WORK INSTRUCTIONS - Quote exactly and only this range of lines in the data below: the line that holds "move | rimivu" to the line that holds "move | rimevisen", both included.

DATA SUPPLIED -
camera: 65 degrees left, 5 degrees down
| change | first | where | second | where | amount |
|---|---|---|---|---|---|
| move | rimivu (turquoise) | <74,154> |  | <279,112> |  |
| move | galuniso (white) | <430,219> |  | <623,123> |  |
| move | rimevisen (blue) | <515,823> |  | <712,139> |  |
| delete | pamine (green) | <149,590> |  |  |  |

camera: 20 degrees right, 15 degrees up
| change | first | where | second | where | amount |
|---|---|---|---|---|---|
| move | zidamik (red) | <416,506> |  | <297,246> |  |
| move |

==

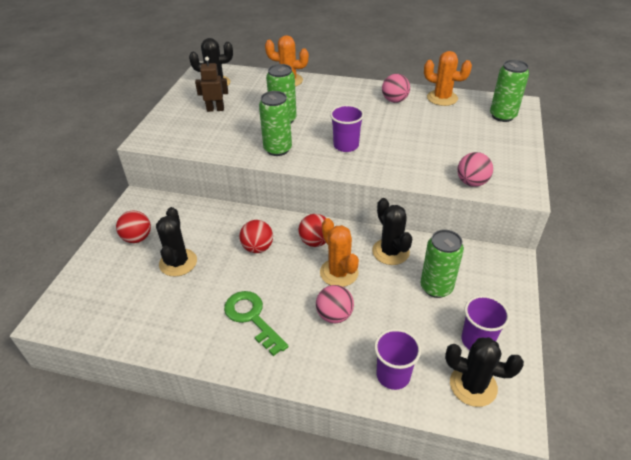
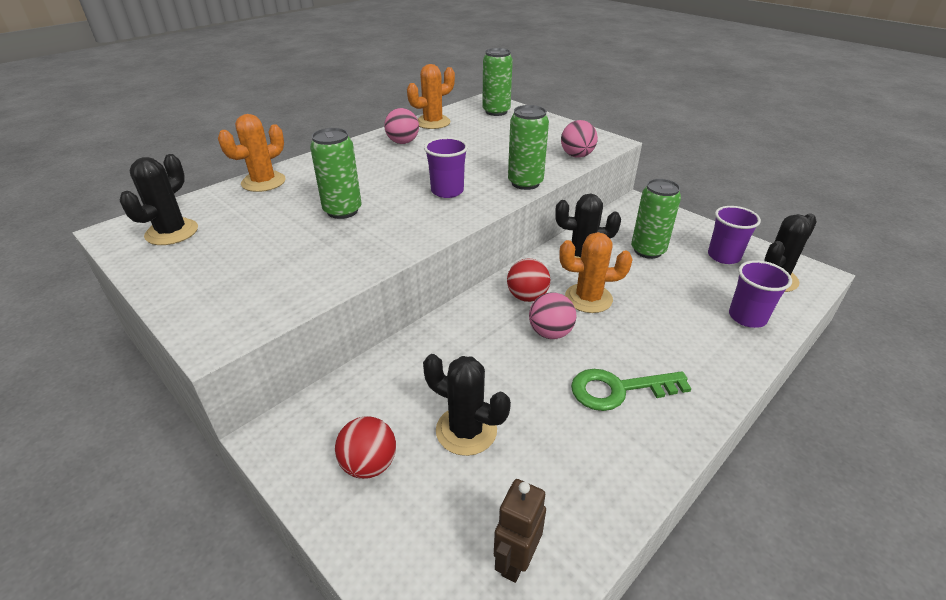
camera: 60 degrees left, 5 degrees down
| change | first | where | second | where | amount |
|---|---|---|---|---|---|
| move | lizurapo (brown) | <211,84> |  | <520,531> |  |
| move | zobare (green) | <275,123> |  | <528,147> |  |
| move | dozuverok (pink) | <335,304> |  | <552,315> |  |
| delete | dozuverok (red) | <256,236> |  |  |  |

EXERCISE OUTPUT -
| move | rimivu (turquoise) | <74,154> |  | <279,112> |  |
| move | galuniso (white) | <430,219> |  | <623,123> |  |
| move | rimevisen (blue) | <515,823> |  | <712,139> |  |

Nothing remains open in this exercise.